Task item
Leave out all pictures while you copy the lines exactly from the one with "C104: 150nF (GND, U101/IO16) -> none" through the last line of the listing.

===== Material for the task

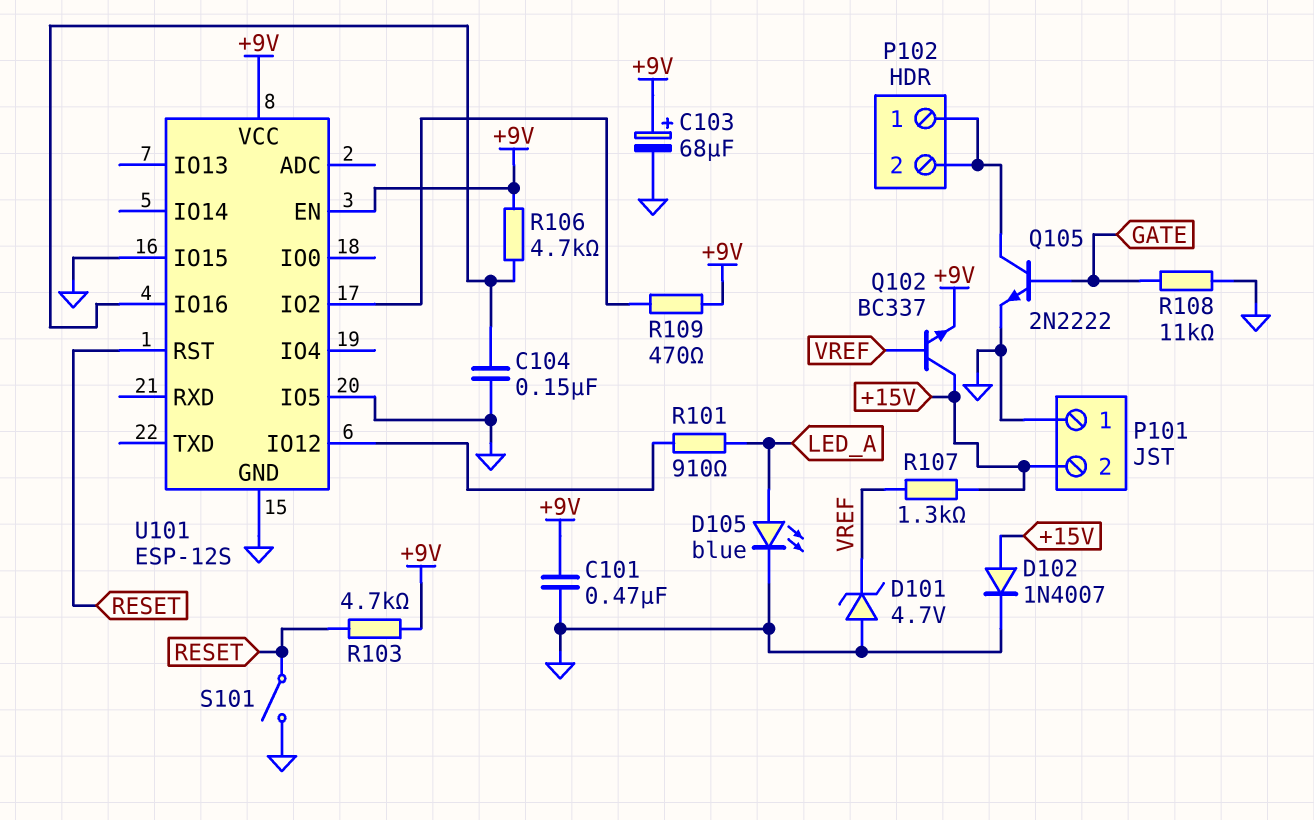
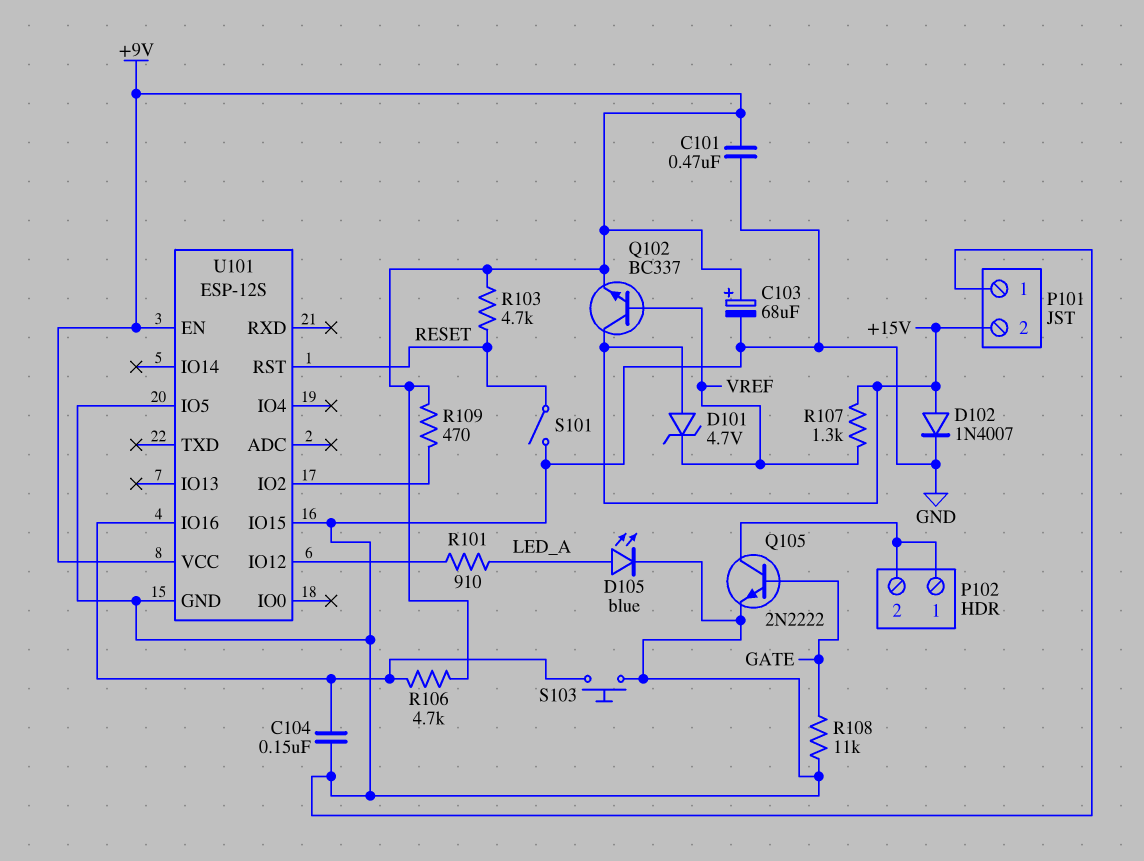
D101: zener 4.7V (A GND, K VREF) -> zener 4.7V (A +15V, K VREF)
S103: none -> button (GND, U101/IO16)

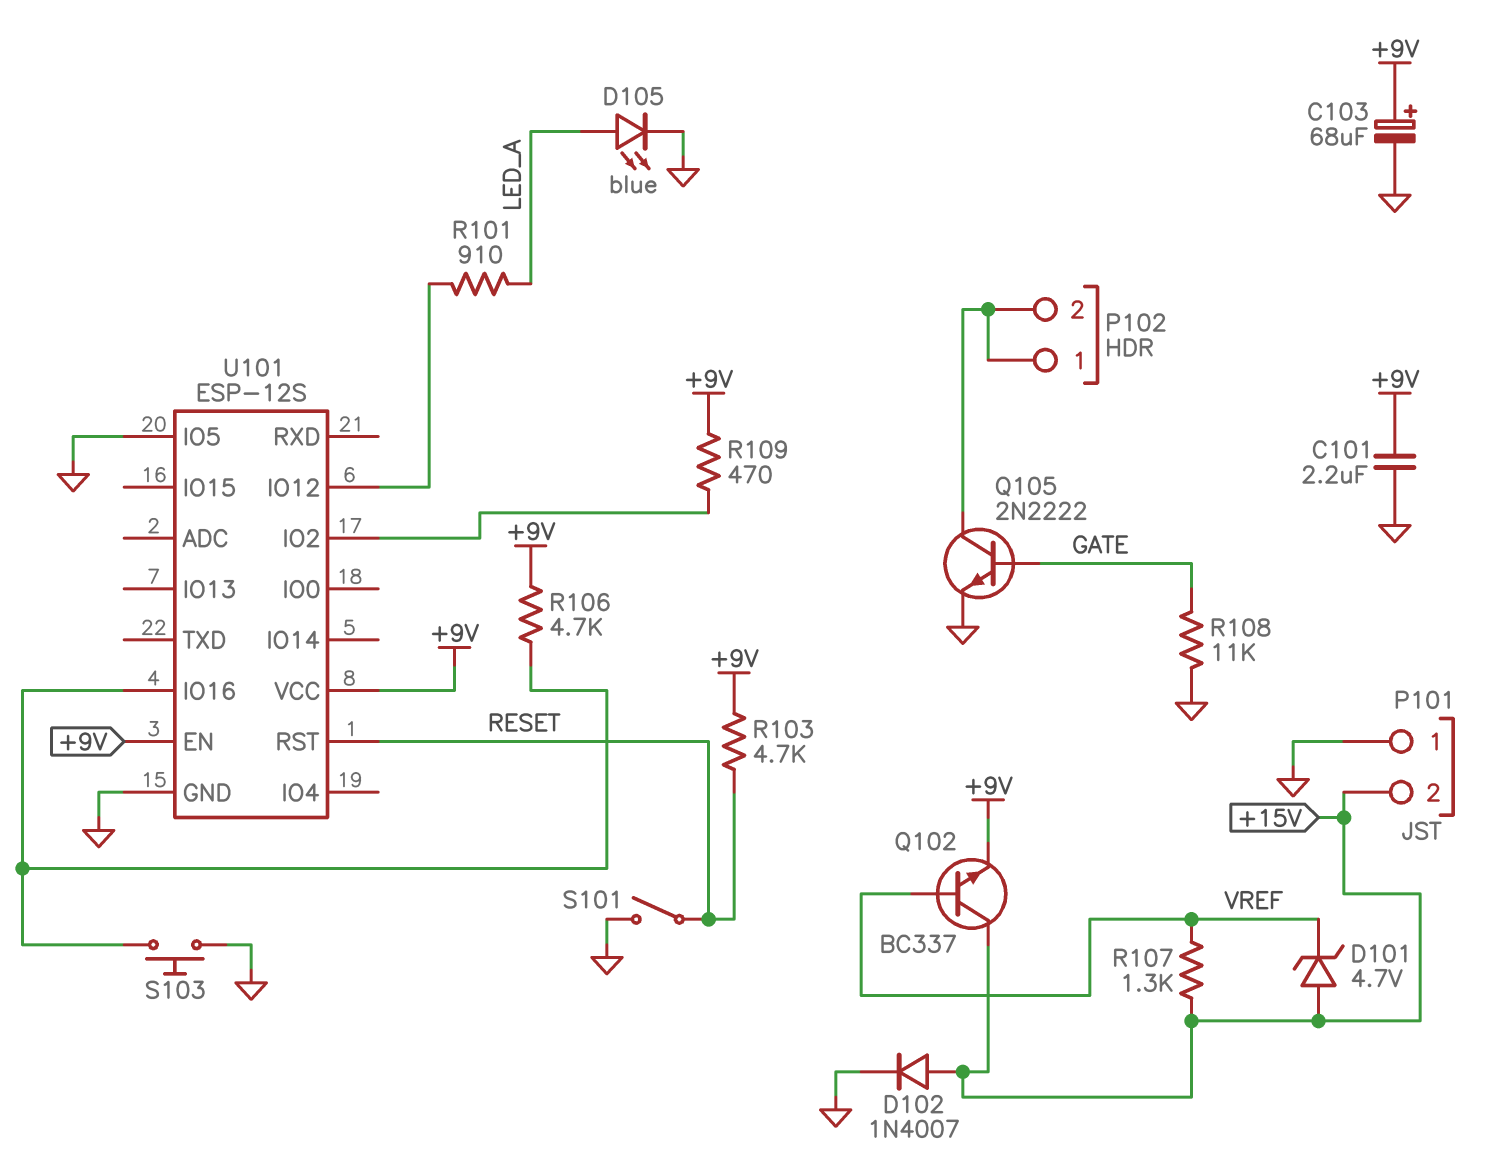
C101: 470nF (+9V, GND) -> 2.2uF (+9V, GND)
C104: 150nF (GND, U101/IO16) -> none
U101 pin IO15: GND -> none

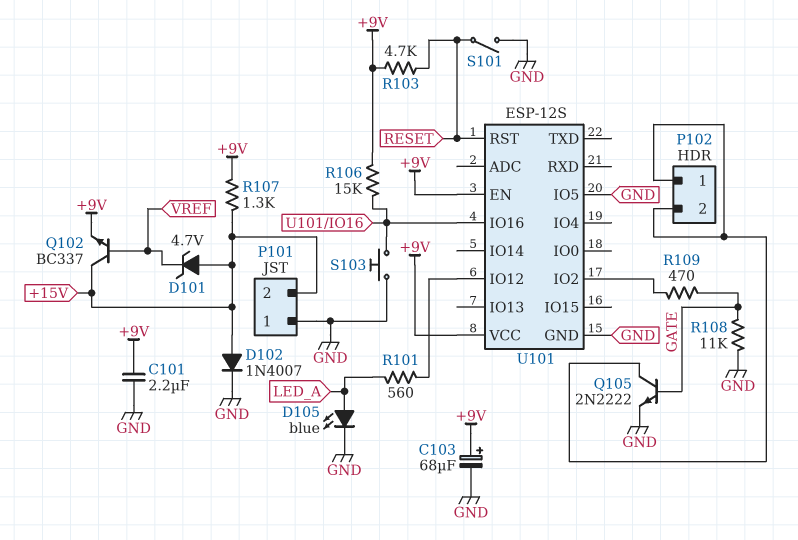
R101: 910 (LED_A, U101/IO12) -> 560 (LED_A, U101/IO12)
R106: 4.7k (+9V, U101/IO16) -> 15k (+9V, U101/IO16)
R107: 1.3k (+15V, VREF) -> 1.3k (+9V, +15V)
R109: 470 (+9V, U101/IO2) -> 470 (GATE, U101/IO2)

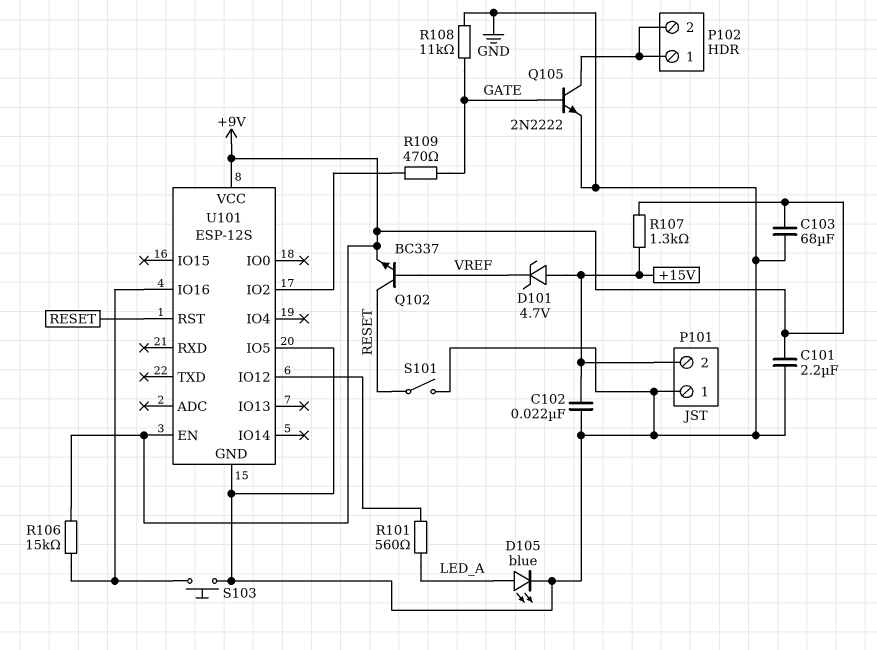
C102: none -> 22nF (+15V, GND)
C103: 68uF (plus +9V, minus GND) -> 68uF (+9V, GND)
D102: diode 1N4007 (A +15V, K GND) -> none
Q102: NPN BC337 (B VREF, C +15V, E +9V) -> NPN BC337 (B VREF, C RESET, E +9V)
R103: 4.7k (+9V, RESET) -> none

==========

Solution to this problem
C104: 150nF (GND, U101/IO16) -> none
U101 pin IO15: GND -> none

R101: 910 (LED_A, U101/IO12) -> 560 (LED_A, U101/IO12)
R106: 4.7k (+9V, U101/IO16) -> 15k (+9V, U101/IO16)
R107: 1.3k (+15V, VREF) -> 1.3k (+9V, +15V)
R109: 470 (+9V, U101/IO2) -> 470 (GATE, U101/IO2)

C102: none -> 22nF (+15V, GND)
C103: 68uF (plus +9V, minus GND) -> 68uF (+9V, GND)
D102: diode 1N4007 (A +15V, K GND) -> none
Q102: NPN BC337 (B VREF, C +15V, E +9V) -> NPN BC337 (B VREF, C RESET, E +9V)
R103: 4.7k (+9V, RESET) -> none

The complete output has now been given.